Stated exercise: Copy the data from the line with "Medellin: 05:12 -> 17:12" up to and including the line with "Perth: 1:49 -> 1:44", changing "Harbin" to "Kunming" and keeping everything else the same.

Task material:
:::
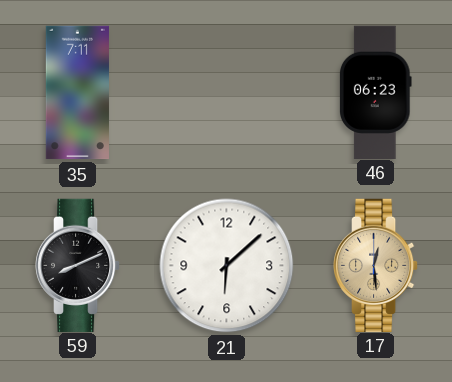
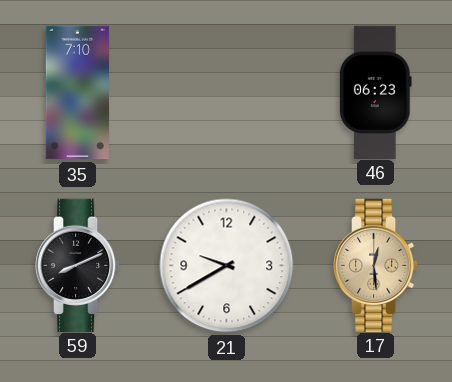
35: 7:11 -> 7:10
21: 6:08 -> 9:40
:::
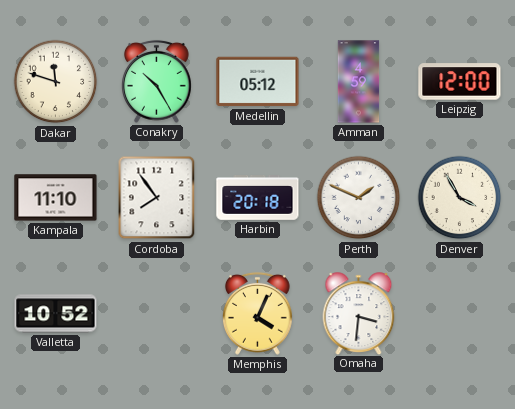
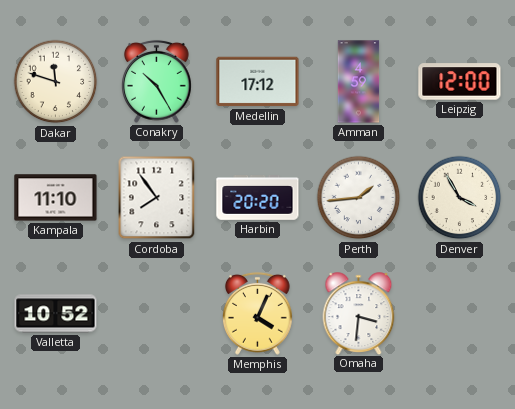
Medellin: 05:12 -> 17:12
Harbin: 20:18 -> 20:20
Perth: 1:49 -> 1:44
:::
Exercise answer:
Medellin: 05:12 -> 17:12
Kunming: 20:18 -> 20:20
Perth: 1:49 -> 1:44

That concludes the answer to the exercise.